Instructions for the task => Copy every line below where the string "pink" is found.

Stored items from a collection

==========

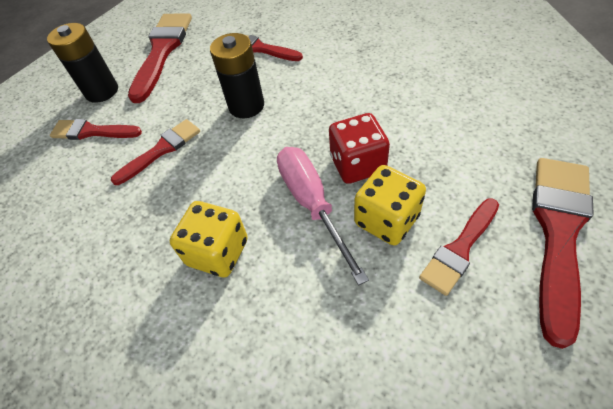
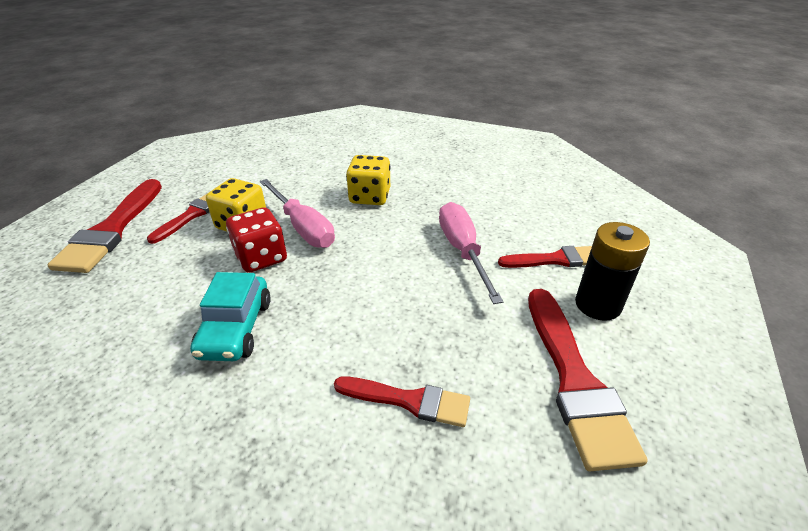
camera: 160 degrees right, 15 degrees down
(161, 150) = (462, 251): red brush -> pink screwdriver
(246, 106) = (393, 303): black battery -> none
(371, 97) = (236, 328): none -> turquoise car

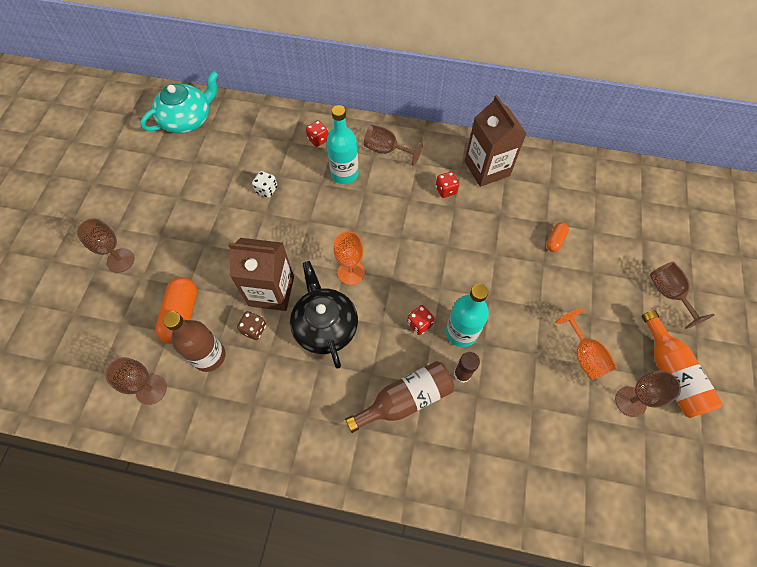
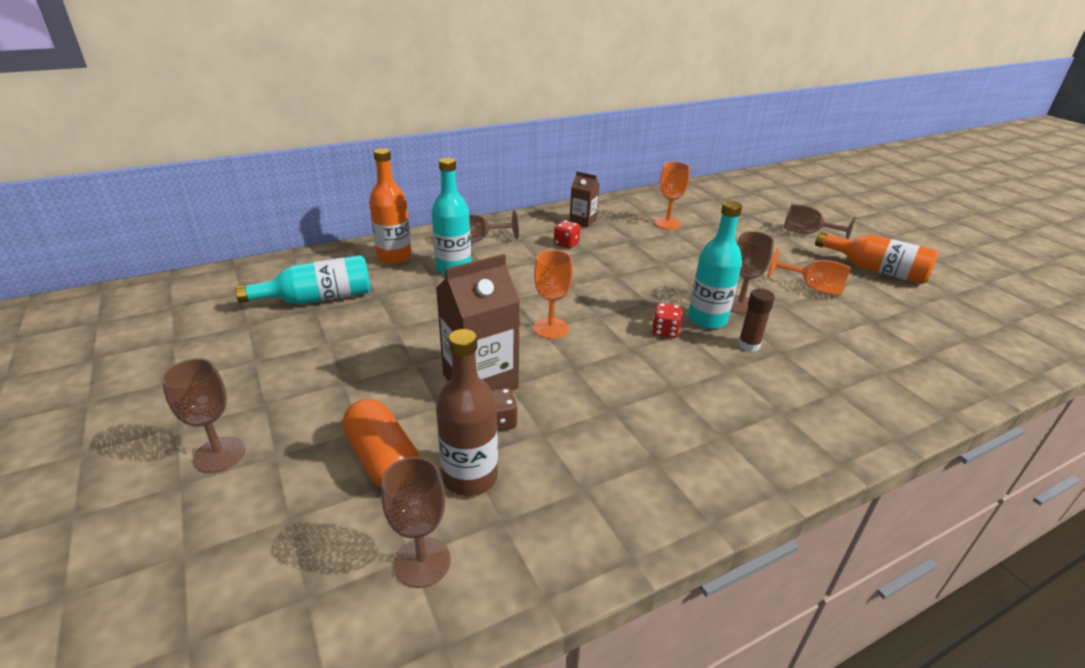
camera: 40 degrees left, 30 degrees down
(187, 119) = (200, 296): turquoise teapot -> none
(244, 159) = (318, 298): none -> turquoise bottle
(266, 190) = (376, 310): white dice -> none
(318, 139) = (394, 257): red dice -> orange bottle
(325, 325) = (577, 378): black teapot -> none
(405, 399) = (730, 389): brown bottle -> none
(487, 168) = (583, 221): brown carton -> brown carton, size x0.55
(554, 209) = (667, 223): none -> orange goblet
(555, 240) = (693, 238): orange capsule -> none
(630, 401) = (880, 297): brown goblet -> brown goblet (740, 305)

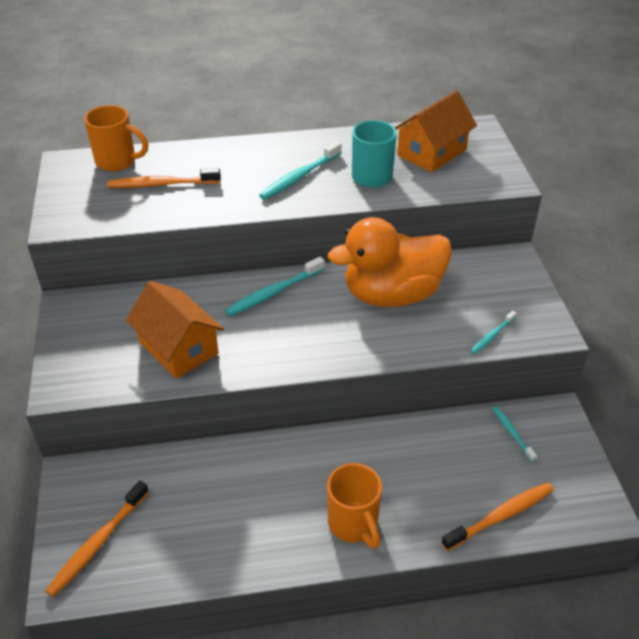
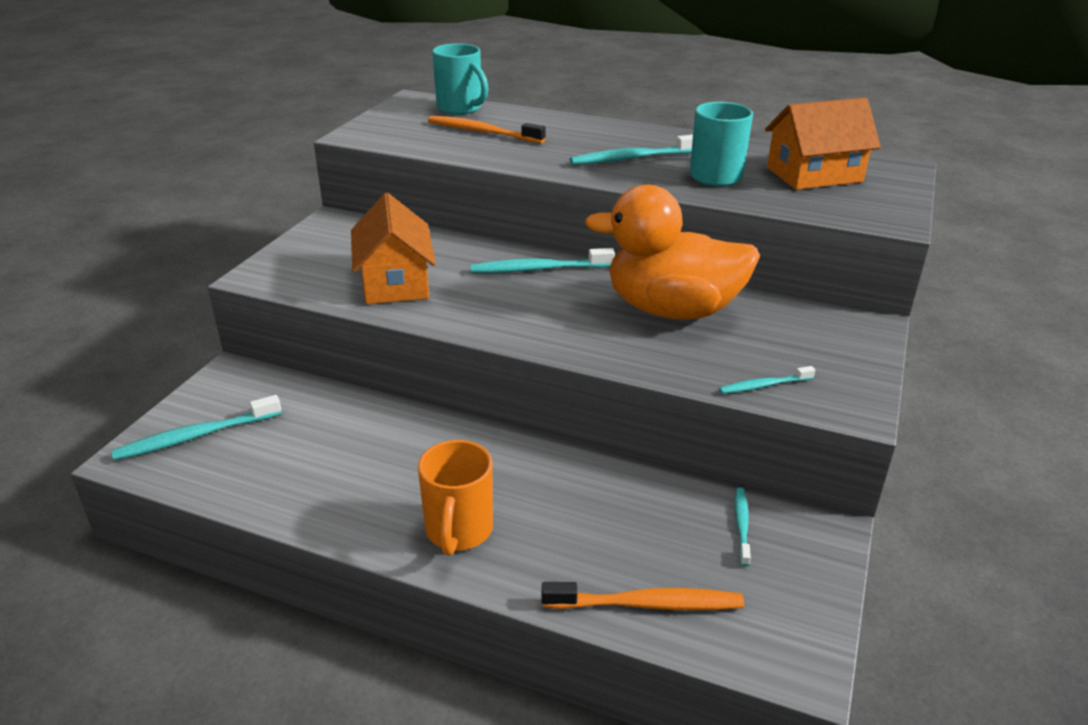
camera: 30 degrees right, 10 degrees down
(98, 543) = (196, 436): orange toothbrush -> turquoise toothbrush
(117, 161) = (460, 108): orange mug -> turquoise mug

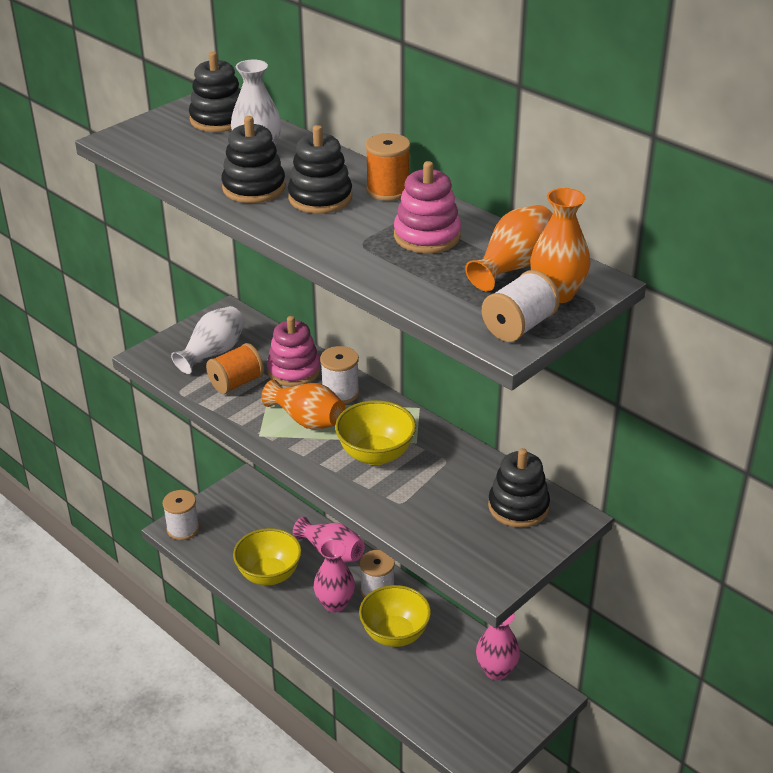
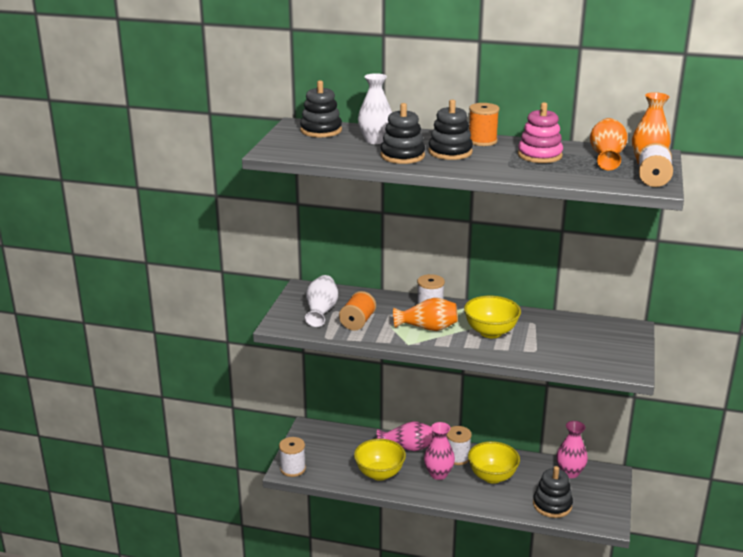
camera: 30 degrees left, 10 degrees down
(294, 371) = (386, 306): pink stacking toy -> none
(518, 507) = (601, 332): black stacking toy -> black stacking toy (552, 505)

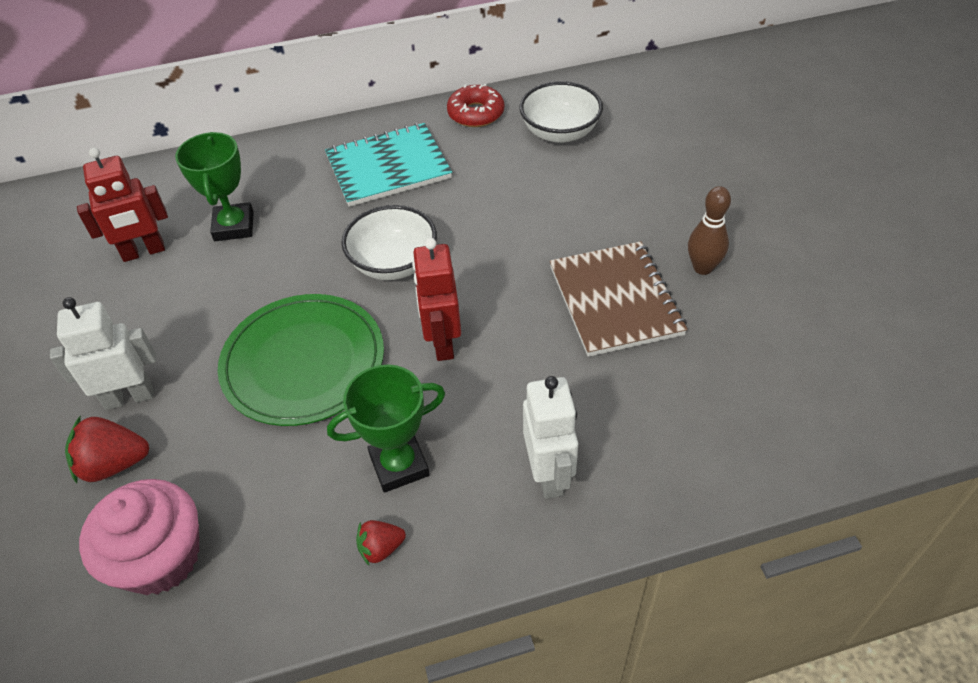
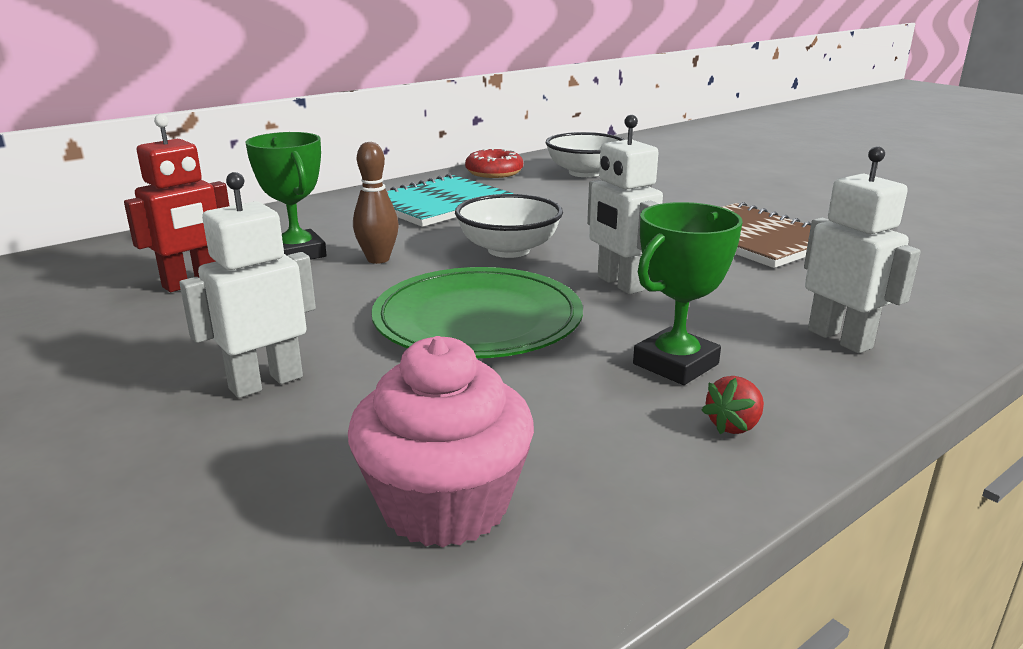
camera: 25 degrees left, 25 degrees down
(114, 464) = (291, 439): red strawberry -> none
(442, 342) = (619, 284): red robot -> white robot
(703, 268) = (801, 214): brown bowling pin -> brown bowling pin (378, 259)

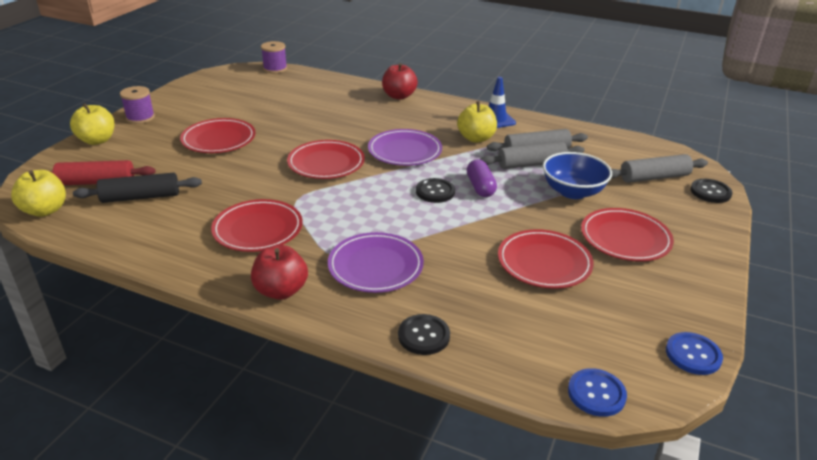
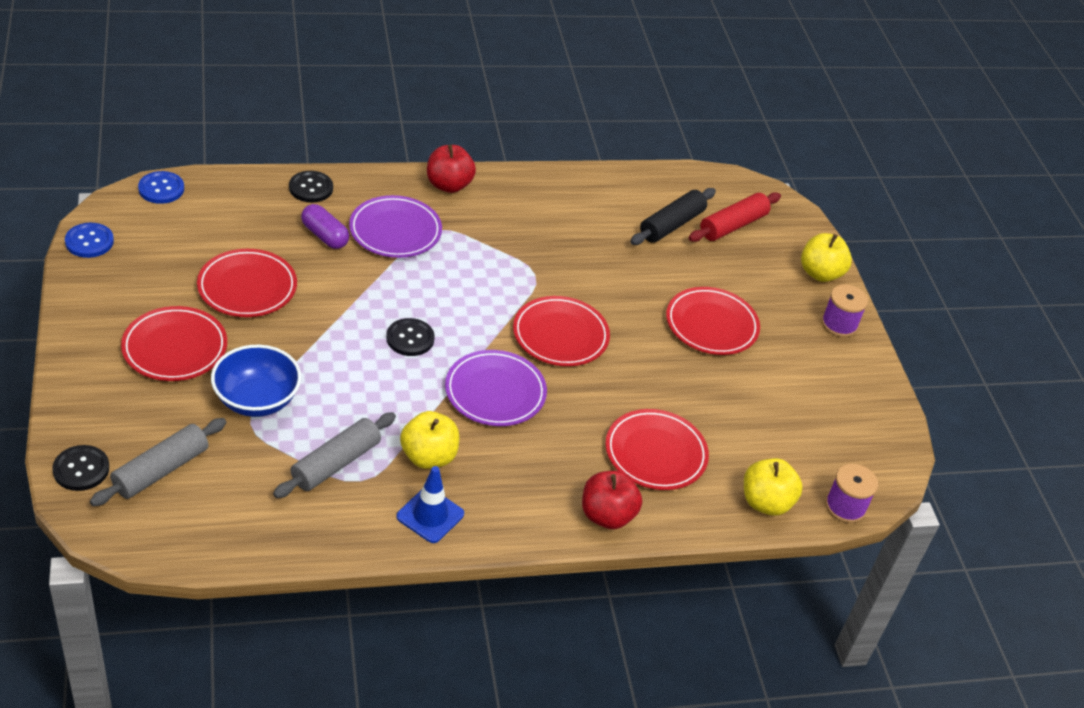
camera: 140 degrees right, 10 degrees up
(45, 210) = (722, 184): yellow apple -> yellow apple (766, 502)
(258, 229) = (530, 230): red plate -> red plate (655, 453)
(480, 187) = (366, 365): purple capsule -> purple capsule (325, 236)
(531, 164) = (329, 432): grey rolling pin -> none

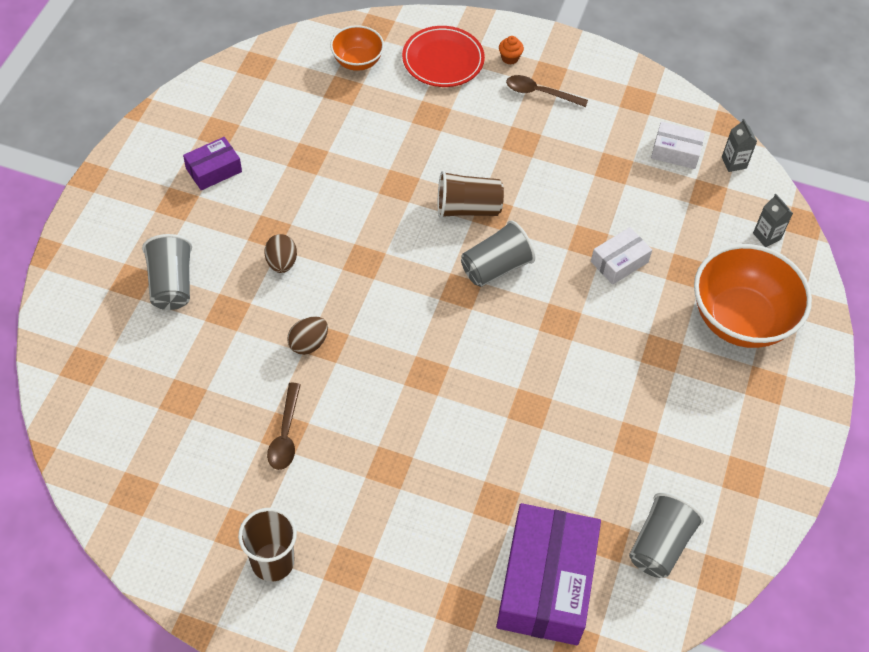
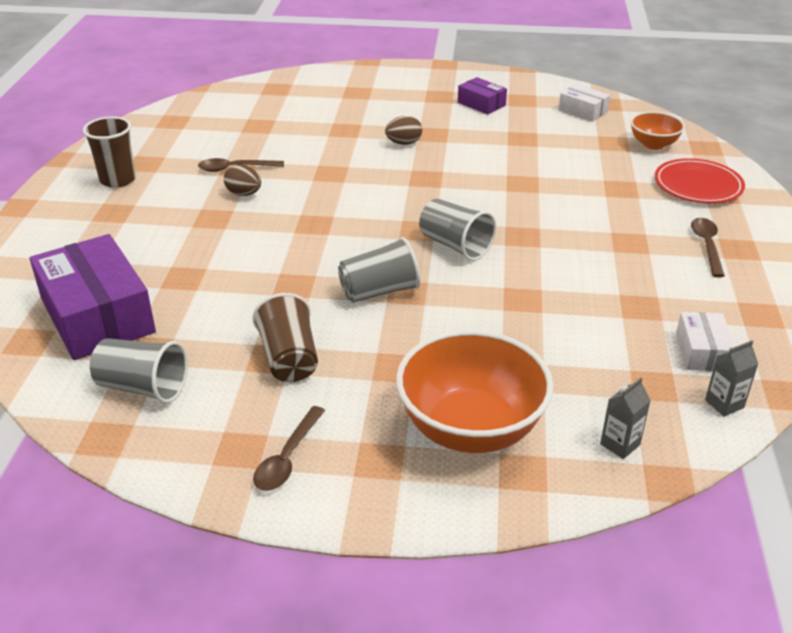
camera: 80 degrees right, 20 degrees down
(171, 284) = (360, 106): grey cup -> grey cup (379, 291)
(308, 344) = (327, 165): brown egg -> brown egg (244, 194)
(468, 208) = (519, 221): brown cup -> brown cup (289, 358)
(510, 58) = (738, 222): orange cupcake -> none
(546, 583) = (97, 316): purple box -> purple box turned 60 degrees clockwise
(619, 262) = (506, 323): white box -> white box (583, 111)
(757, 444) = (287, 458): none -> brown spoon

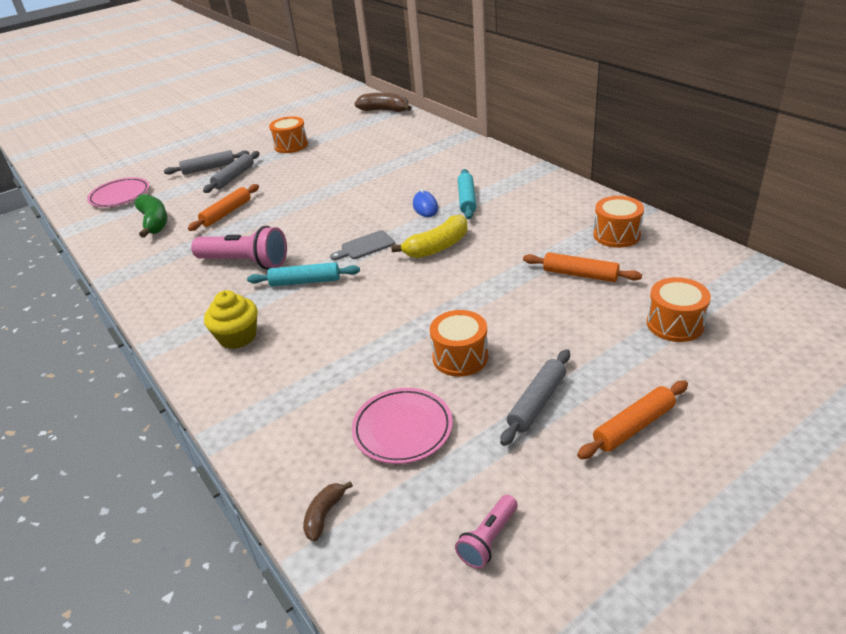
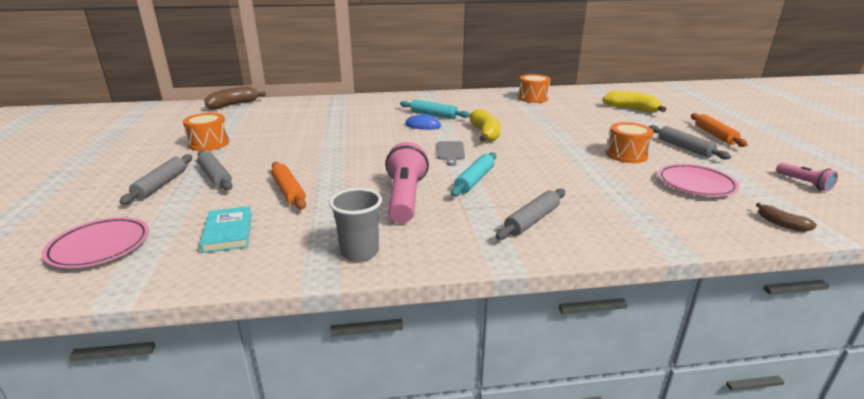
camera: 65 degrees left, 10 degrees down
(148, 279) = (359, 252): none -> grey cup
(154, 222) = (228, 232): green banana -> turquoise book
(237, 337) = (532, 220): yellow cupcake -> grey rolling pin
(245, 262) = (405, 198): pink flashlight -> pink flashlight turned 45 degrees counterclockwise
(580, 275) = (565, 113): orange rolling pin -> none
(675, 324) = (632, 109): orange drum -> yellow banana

==========

Your solution =>
(161, 150) = (462, 251): red brush -> pink screwdriver
(294, 371) = (386, 306): pink stacking toy -> none
(245, 262) = (405, 198): pink flashlight -> pink flashlight turned 45 degrees counterclockwise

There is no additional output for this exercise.